[Information]

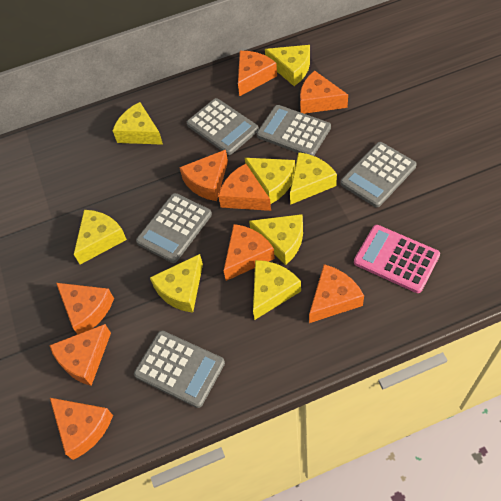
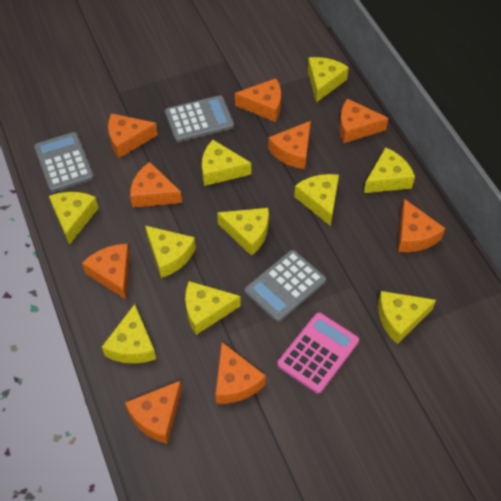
grey calculator: [134,331,225,408] [136,193,212,263] [187,98,259,155] [257,105,331,156] [341,142,417,207] = 5 -> [34,132,94,192] [165,95,234,142] [244,250,326,322] = 3
yellow cheese: [74,210,127,265] [113,102,163,145] [150,254,203,313] [245,158,295,204] [249,214,303,265] [253,260,301,320] [265,45,310,86] [290,152,337,205] = 8 -> [49,192,99,245] [102,304,156,364] [145,226,196,278] [185,281,241,335] [202,140,251,186] [217,208,269,256] [294,174,339,226] [307,57,349,102] [364,147,415,193] [378,291,436,344] = 10

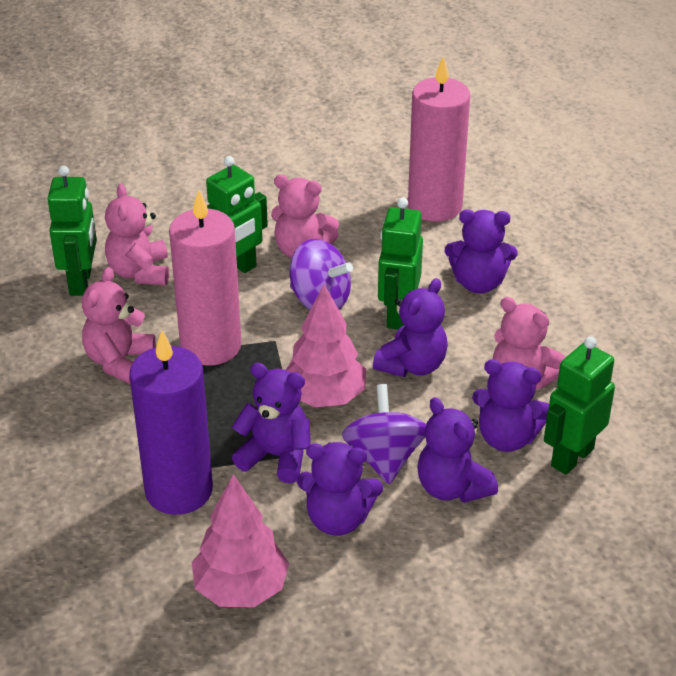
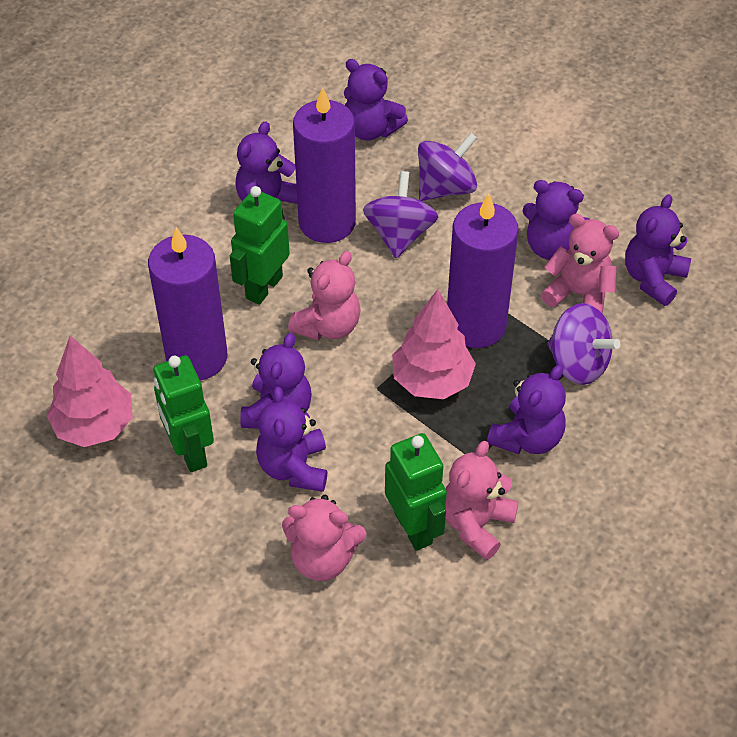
green robot: [47,166,97,296] [206,156,268,273] [378,197,423,330] [544,336,615,475] = 4 -> [154,355,214,472] [230,186,290,305] [385,433,447,551] = 3
pink candle: [169,190,241,366] [408,56,470,222] = 2 -> none = 0
purple candle: [129,331,213,515] = 1 -> [148,227,227,380] [293,87,356,243] [447,194,519,348] = 3
purple spinning top: [290,239,353,310] [342,384,426,484] = 2 -> [363,171,438,258] [418,132,477,201] [547,303,620,385] = 3
purple teddy bear: [232,363,311,483] [297,442,383,536] [373,278,448,377] [417,397,498,503] [445,209,518,294] [472,359,549,452] = 6 -> [235,121,298,219] [240,333,312,429] [256,387,327,492] [344,59,408,141] [487,365,566,454] [522,180,589,260] [625,194,691,306] = 7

[Goal of the exercise]
Which lines above contain "purple"? Show each of them.

[Completed exercise]
purple candle: [129,331,213,515] = 1 -> [148,227,227,380] [293,87,356,243] [447,194,519,348] = 3
purple spinning top: [290,239,353,310] [342,384,426,484] = 2 -> [363,171,438,258] [418,132,477,201] [547,303,620,385] = 3
purple teddy bear: [232,363,311,483] [297,442,383,536] [373,278,448,377] [417,397,498,503] [445,209,518,294] [472,359,549,452] = 6 -> [235,121,298,219] [240,333,312,429] [256,387,327,492] [344,59,408,141] [487,365,566,454] [522,180,589,260] [625,194,691,306] = 7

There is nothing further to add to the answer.